Top of Input records
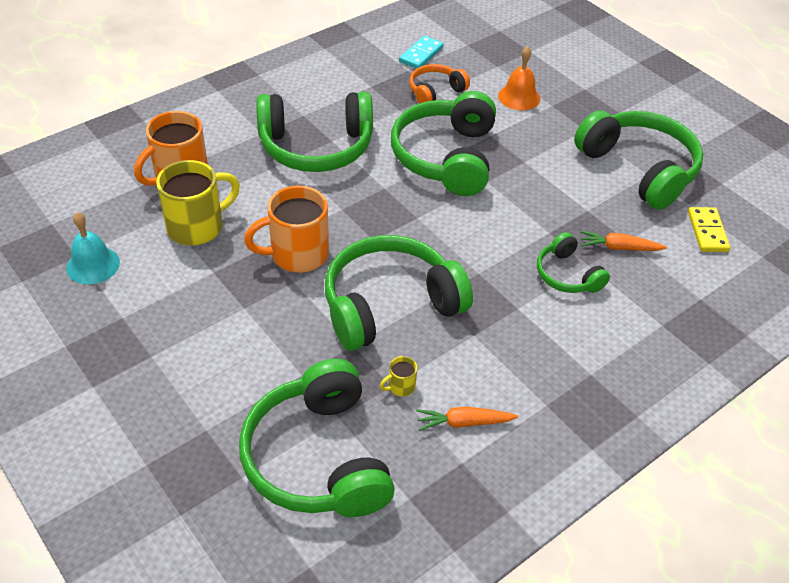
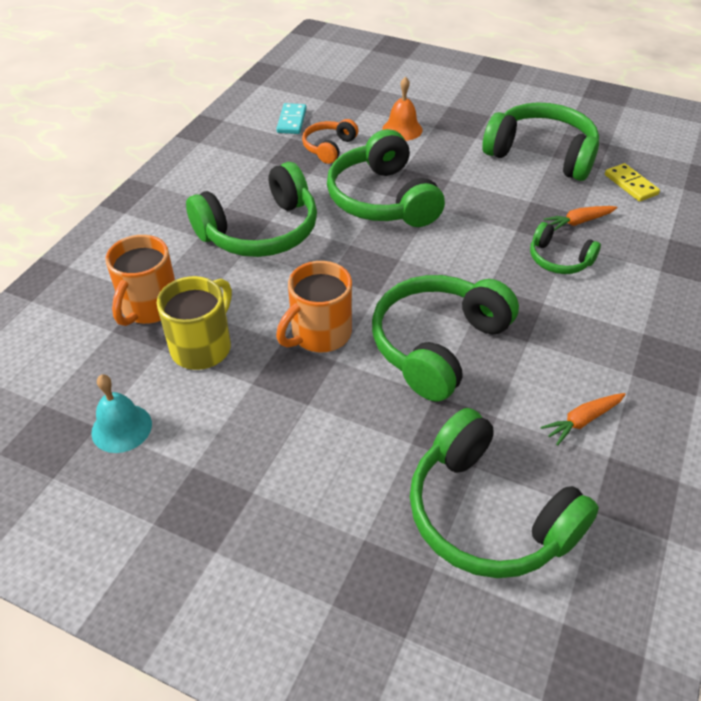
camera: 25 degrees left, 0 degrees up
yellow mug [380,356,417,396] -> none

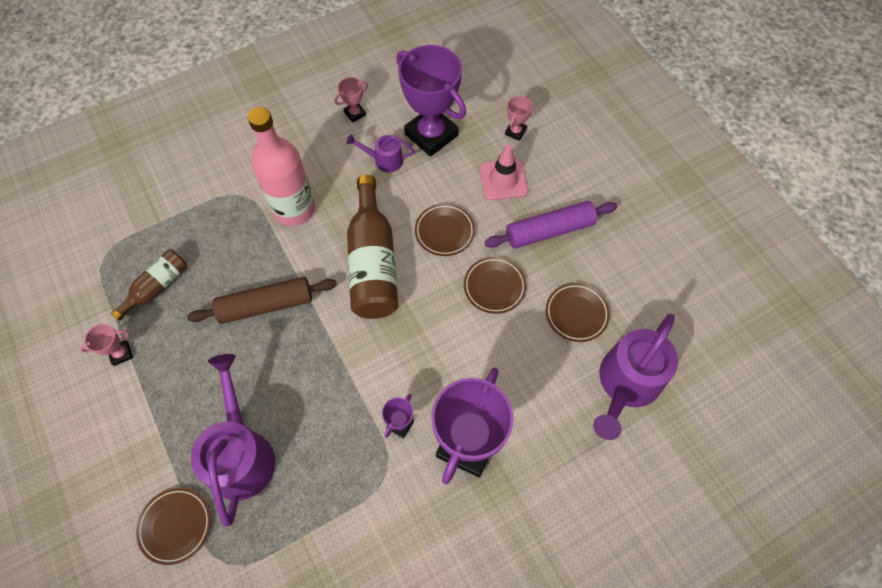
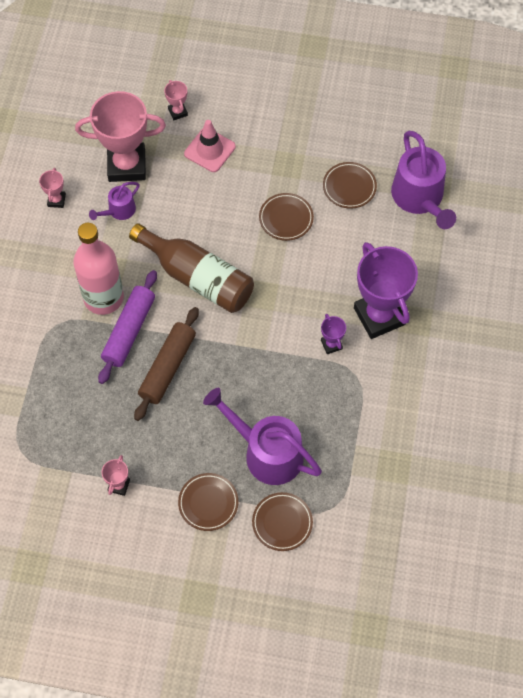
camera: 50 degrees left, 0 degrees up
brown bottle [111,250,187,321] -> none
purple trophy [396,45,466,157] -> pink trophy [75,91,166,182]
brown plate [415,203,475,256] -> brown plate moved to [178,473,239,531]
purple rolling pin [484,201,617,249] -> purple rolling pin moved to [98,270,157,384]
Bottom of Input records
▸ Problem to solve: Could the data be reproduced exactly, with the pictures omitted?

▸ Response below:
camera: 25 degrees left, 0 degrees up
yellow mug [380,356,417,396] -> none

camera: 50 degrees left, 0 degrees up
brown bottle [111,250,187,321] -> none
purple trophy [396,45,466,157] -> pink trophy [75,91,166,182]
brown plate [415,203,475,256] -> brown plate moved to [178,473,239,531]
purple rolling pin [484,201,617,249] -> purple rolling pin moved to [98,270,157,384]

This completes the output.